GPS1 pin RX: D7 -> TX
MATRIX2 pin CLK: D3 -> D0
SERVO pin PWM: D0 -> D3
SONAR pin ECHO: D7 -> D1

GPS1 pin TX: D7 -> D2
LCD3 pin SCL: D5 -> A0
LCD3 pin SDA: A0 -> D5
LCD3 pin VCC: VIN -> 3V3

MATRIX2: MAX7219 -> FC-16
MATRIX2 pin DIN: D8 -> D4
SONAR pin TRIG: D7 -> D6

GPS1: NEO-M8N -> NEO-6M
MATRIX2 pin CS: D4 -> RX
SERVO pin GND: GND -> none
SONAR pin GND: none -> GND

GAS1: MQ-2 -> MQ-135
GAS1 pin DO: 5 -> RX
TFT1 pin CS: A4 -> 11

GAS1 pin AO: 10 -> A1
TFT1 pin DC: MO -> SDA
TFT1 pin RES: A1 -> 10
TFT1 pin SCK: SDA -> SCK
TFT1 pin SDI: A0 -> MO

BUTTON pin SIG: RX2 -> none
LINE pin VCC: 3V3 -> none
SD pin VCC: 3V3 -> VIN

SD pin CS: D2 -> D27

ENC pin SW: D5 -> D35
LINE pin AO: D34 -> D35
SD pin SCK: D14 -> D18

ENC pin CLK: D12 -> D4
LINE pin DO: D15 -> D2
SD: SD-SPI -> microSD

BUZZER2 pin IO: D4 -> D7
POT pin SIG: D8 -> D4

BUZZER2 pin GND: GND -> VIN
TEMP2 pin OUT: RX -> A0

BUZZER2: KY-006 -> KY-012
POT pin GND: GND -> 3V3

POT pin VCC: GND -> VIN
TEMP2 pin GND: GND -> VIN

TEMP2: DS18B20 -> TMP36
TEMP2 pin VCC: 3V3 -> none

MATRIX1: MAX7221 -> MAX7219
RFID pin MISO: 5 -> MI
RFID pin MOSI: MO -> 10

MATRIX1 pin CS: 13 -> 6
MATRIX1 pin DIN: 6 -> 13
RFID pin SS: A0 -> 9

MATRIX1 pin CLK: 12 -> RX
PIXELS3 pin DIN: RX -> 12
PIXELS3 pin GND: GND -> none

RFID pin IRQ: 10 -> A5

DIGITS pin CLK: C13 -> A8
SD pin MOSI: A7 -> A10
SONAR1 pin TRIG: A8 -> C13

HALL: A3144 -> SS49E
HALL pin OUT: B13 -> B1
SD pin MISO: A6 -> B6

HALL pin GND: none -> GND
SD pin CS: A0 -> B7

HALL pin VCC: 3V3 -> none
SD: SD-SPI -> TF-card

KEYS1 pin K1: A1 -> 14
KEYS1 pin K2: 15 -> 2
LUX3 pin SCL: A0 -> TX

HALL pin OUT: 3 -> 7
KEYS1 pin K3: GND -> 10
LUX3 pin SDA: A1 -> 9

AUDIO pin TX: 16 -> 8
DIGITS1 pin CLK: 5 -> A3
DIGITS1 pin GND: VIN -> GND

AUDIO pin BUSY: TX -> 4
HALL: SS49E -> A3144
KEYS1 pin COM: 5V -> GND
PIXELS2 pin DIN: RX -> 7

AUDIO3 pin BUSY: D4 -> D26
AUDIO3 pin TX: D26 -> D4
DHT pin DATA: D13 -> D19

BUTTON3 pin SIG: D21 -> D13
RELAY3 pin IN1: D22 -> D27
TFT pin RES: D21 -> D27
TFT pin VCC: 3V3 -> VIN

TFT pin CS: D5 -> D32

=== What the task asks ===
Please make an exact copy of the lines from the one holding "KEYS1 pin K3: GND -> 10" through the final line of the records above, nothing more.

=== Exercise result ===
KEYS1 pin K3: GND -> 10
LUX3 pin SDA: A1 -> 9

AUDIO pin TX: 16 -> 8
DIGITS1 pin CLK: 5 -> A3
DIGITS1 pin GND: VIN -> GND

AUDIO pin BUSY: TX -> 4
HALL: SS49E -> A3144
KEYS1 pin COM: 5V -> GND
PIXELS2 pin DIN: RX -> 7

AUDIO3 pin BUSY: D4 -> D26
AUDIO3 pin TX: D26 -> D4
DHT pin DATA: D13 -> D19

BUTTON3 pin SIG: D21 -> D13
RELAY3 pin IN1: D22 -> D27
TFT pin RES: D21 -> D27
TFT pin VCC: 3V3 -> VIN

TFT pin CS: D5 -> D32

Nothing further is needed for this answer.